▼
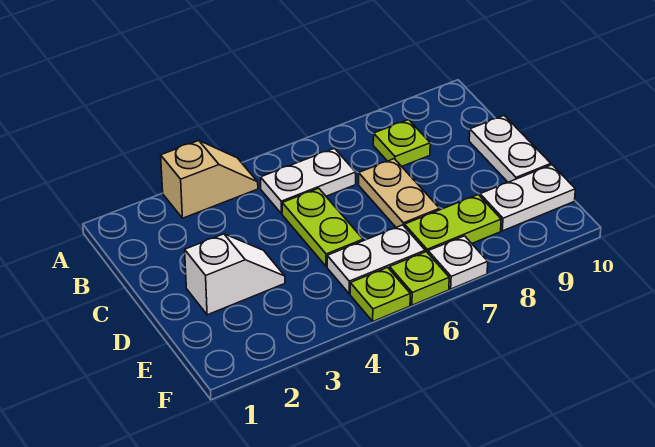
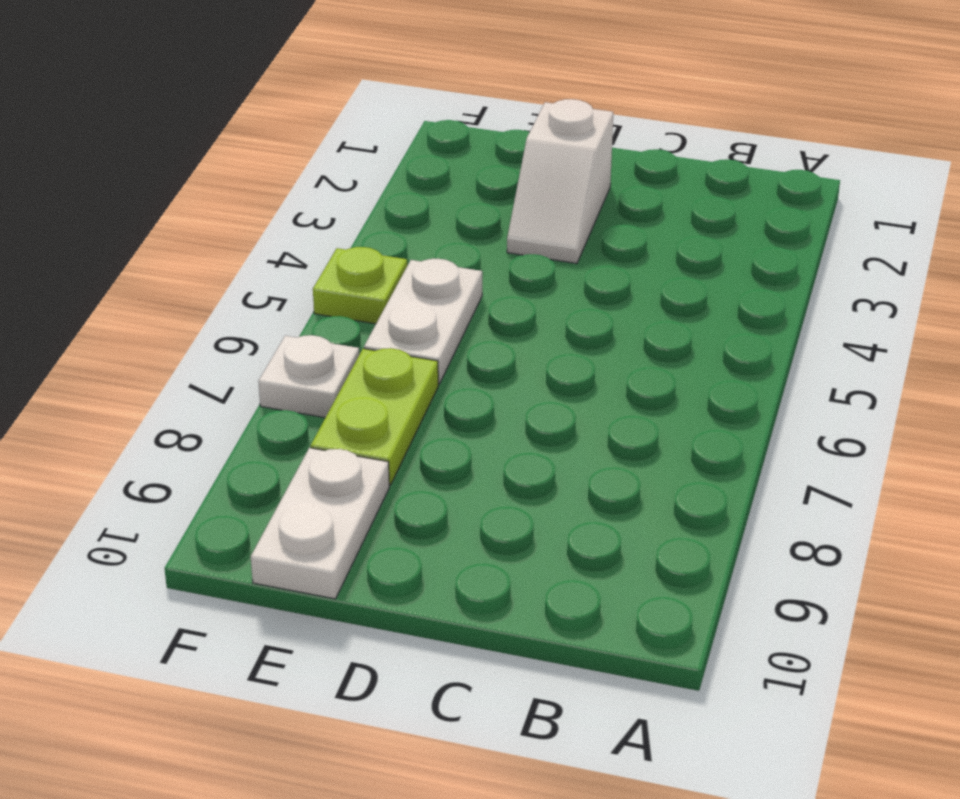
none -> tan slope A3:A4 level 1 top 3
none -> white plate B5:B6 level 1
none -> lime plate B8 level 1

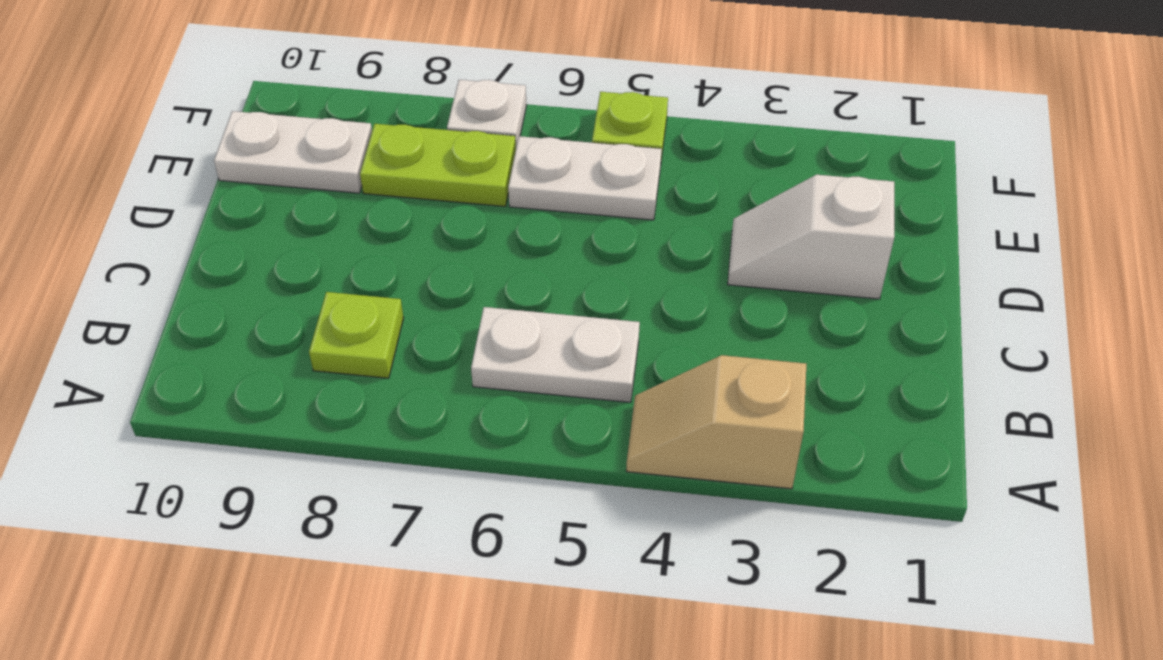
none -> lime plate C5:D5 level 1
none -> tan plate C7:D7 level 1
none -> white plate C10:D10 level 1

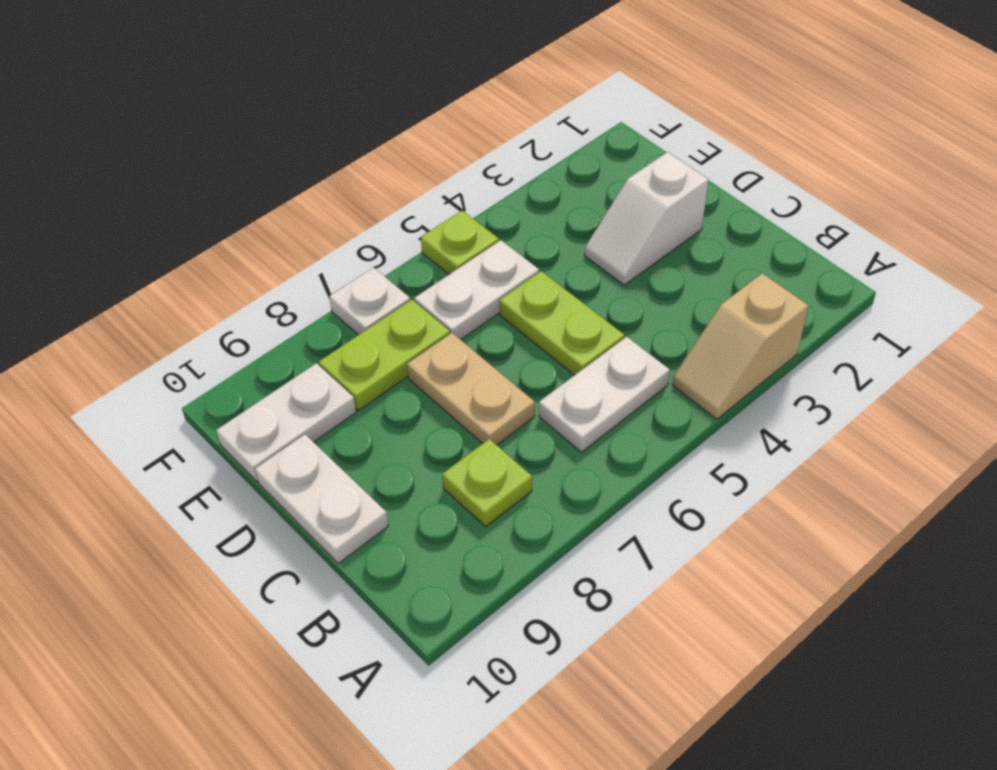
none -> lime plate F6 level 1

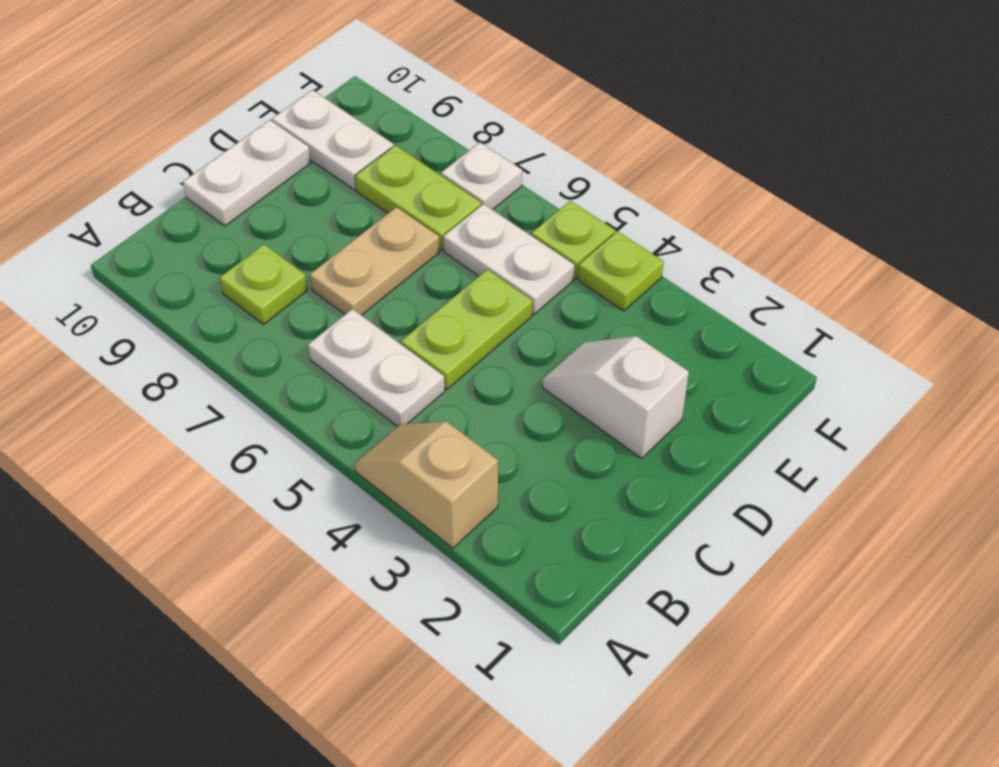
lime plate F4 level 1 -> lime plate F6 level 1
▲
Please print the span that begins at the line holding "none -> lime plate B8 level 1" and ends at the last line of the data, both ends included, with no pictures.

RESPONSE TO THIS TASK:
none -> lime plate B8 level 1

none -> lime plate C5:D5 level 1
none -> tan plate C7:D7 level 1
none -> white plate C10:D10 level 1

none -> lime plate F6 level 1

lime plate F4 level 1 -> lime plate F6 level 1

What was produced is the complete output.